__YOUR ASSIGNMENT__. In the entries below, some lines hold the string "flashlight"; please say how many, giving the number and nothing else.

__DATA TO EXAMINE__.
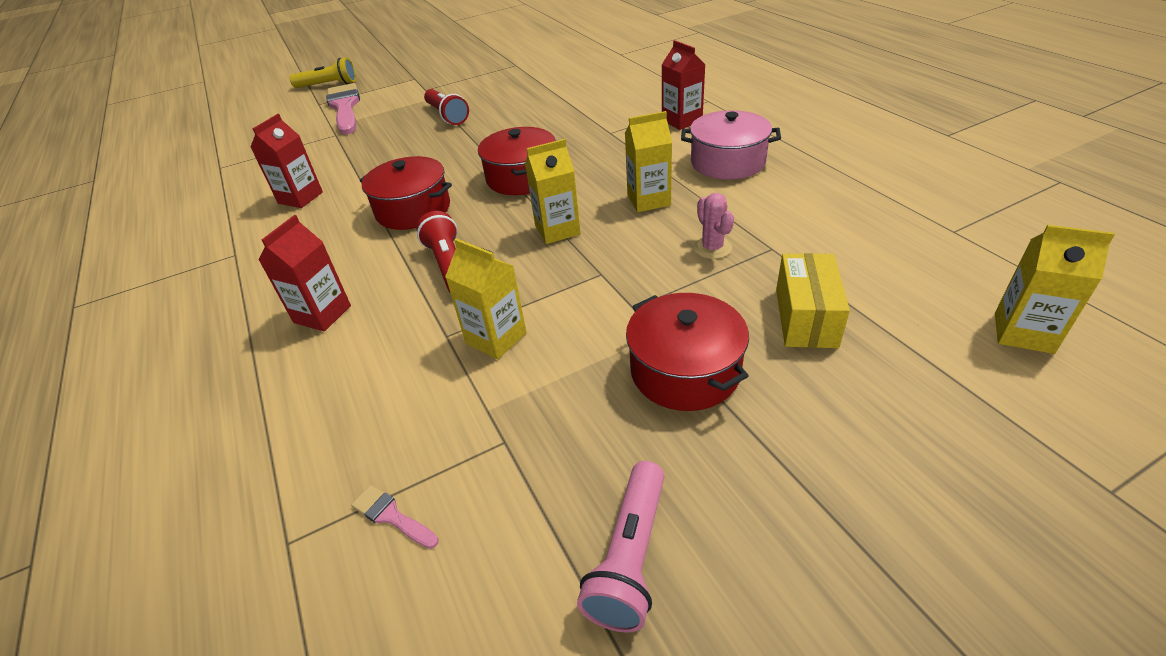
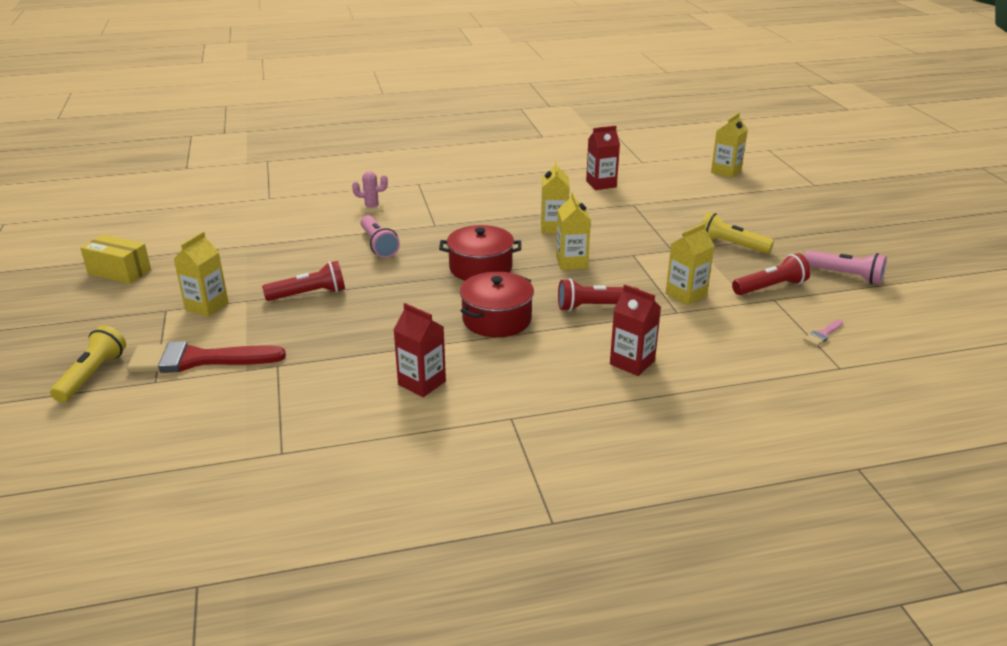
camera: 80 degrees left, 10 degrees down
(345, 107) = (197, 360): pink brush -> red brush
(421, 88) = (207, 306): none -> yellow carton
(544, 434) = (770, 287): none -> red flashlight
(550, 118) = (378, 245): none -> pink flashlight
(681, 121) = (443, 198): red carton -> red carton (601, 184)
(685, 370) = (731, 245): red pot -> yellow flashlight
(712, 248) = (624, 219): pink cactus -> pink cactus (372, 208)
(727, 162) = (522, 195): pink pot -> none
(806, 317) = (699, 209): yellow box -> yellow box (119, 272)

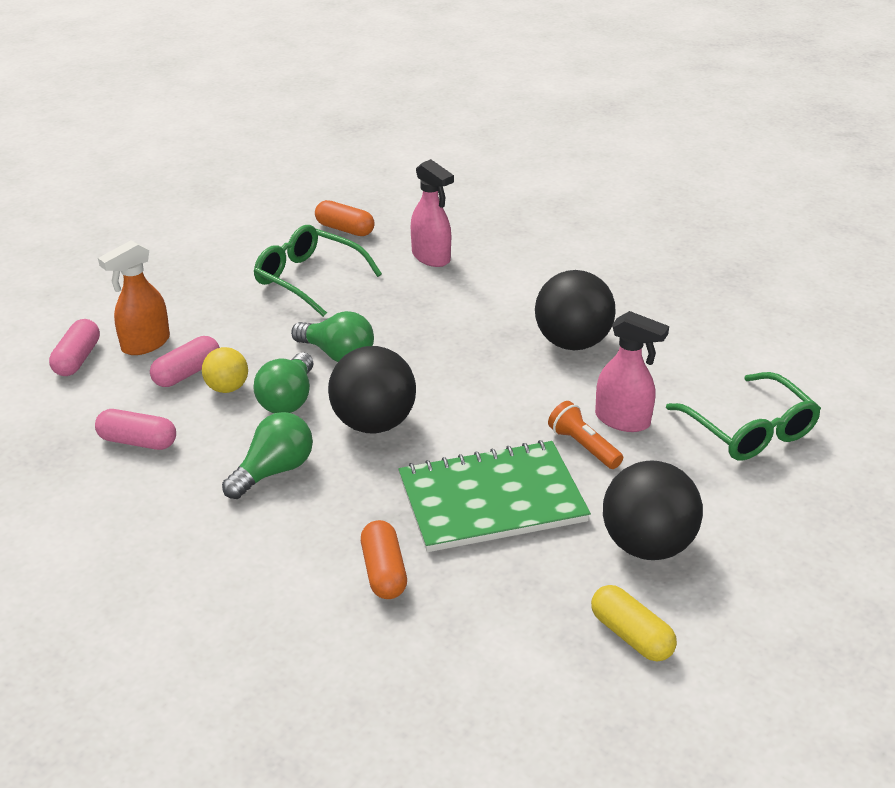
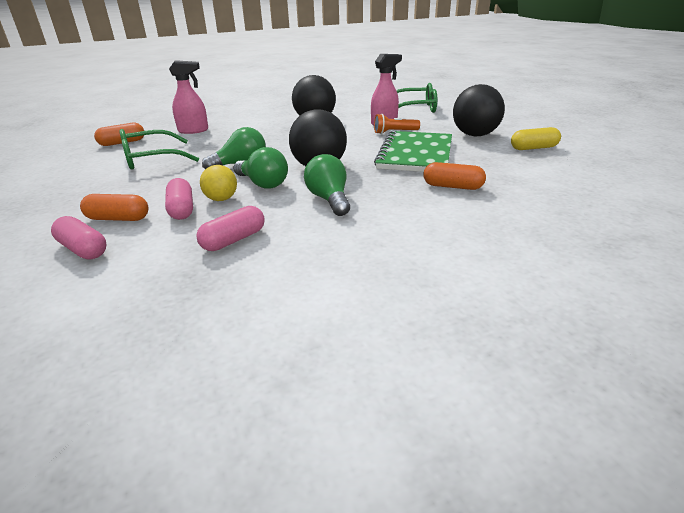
camera: 60 degrees left, 5 degrees down
(145, 344) = (118, 218): orange spray bottle -> orange capsule

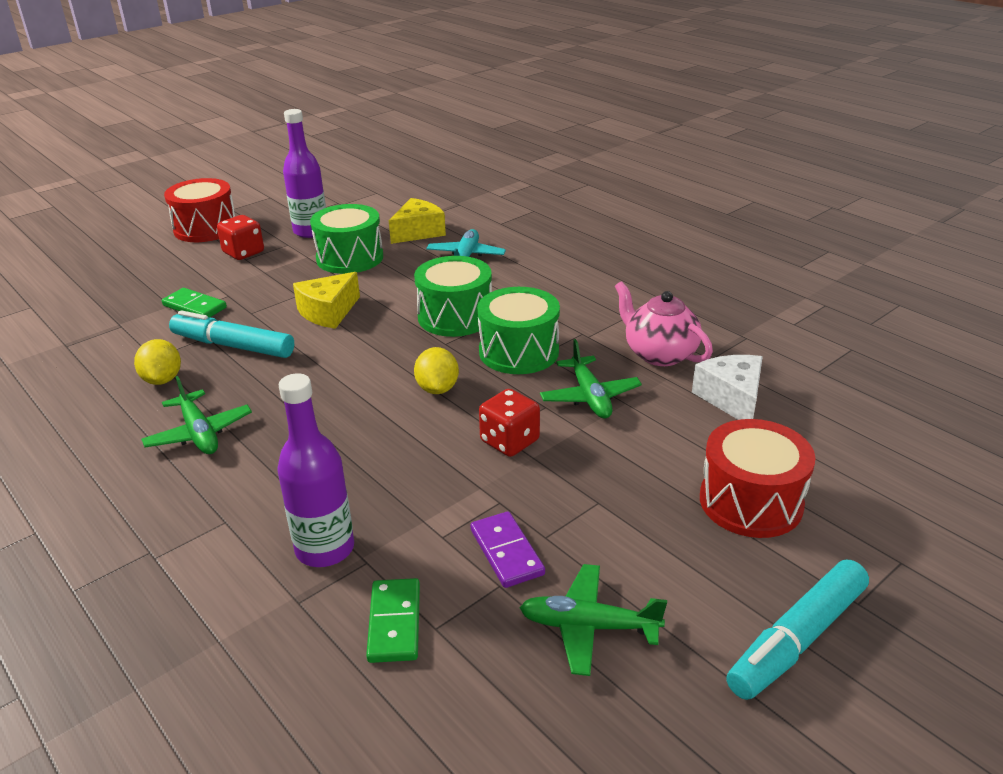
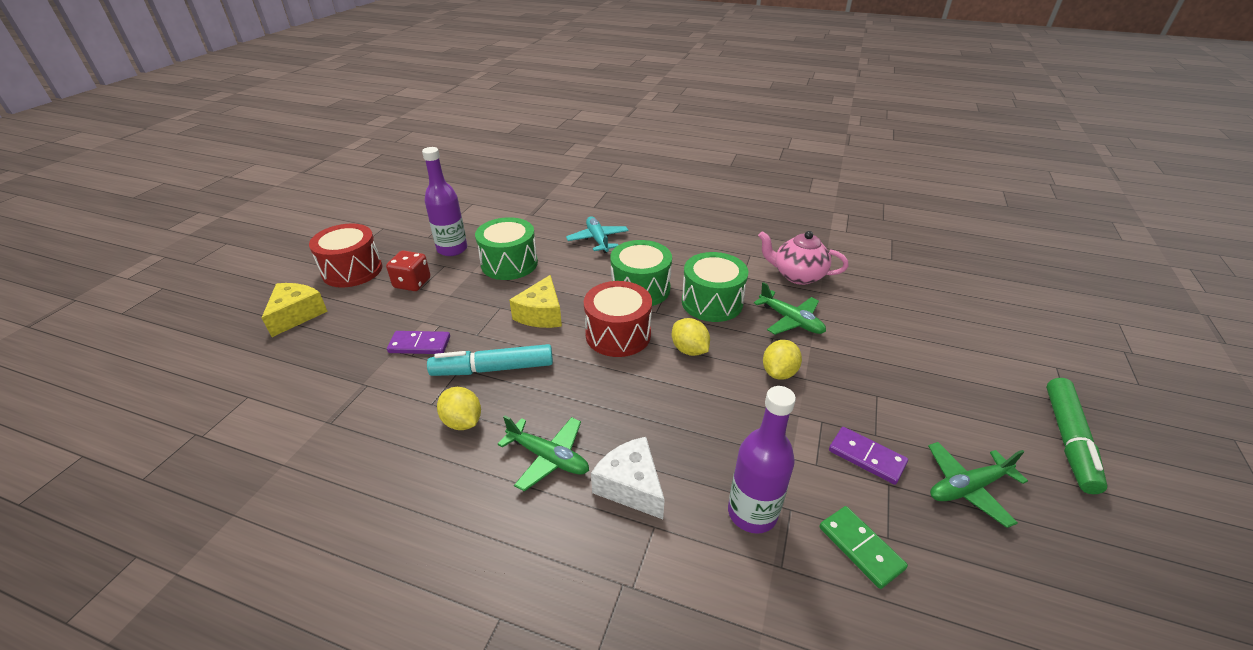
camera: 30 degrees left, 5 degrees up
(194, 307) = (419, 345): green domino -> purple domino
(418, 232) = (540, 228): yellow cheese -> yellow cheese (296, 315)
(509, 441) = (779, 372): red dice -> yellow lemon
(732, 398) = (869, 293): white cheese -> white cheese (631, 486)
(750, 502) = (952, 359): red drum -> red drum (618, 334)
(797, 639) = (1068, 440): turquoise marker -> green marker

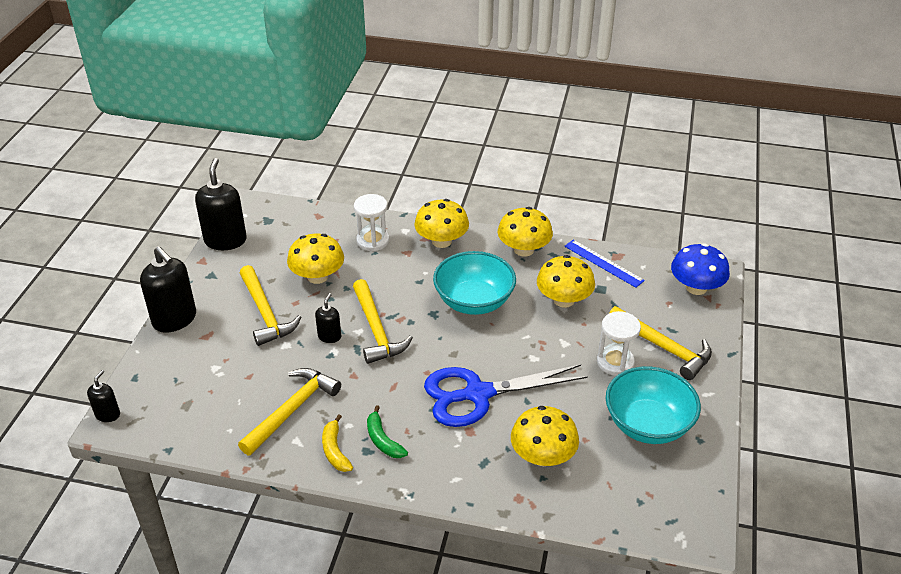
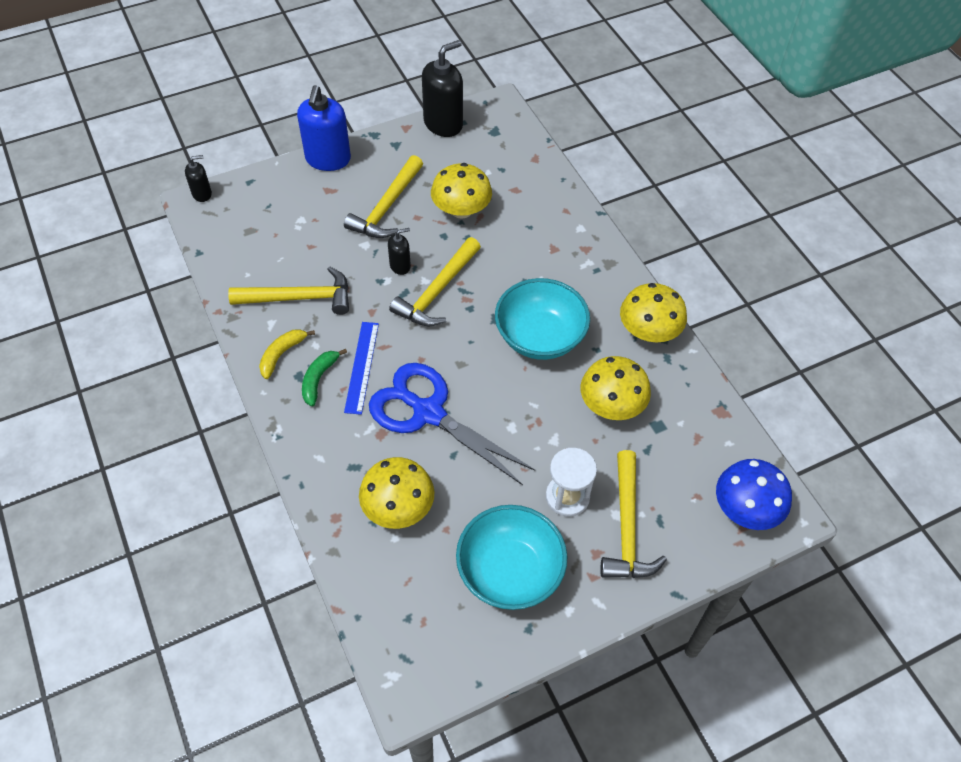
camera: 50 degrees right, 15 degrees up
(175, 319) = (328, 159): black soap dispenser -> blue soap dispenser
(372, 241) = (543, 215): white hourglass -> none
(441, 241) = (594, 263): yellow mushroom -> none
(603, 263) = (698, 406): blue ruler -> blue ruler (361, 367)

__SOLUTION FOR THIS EXERCISE__. 3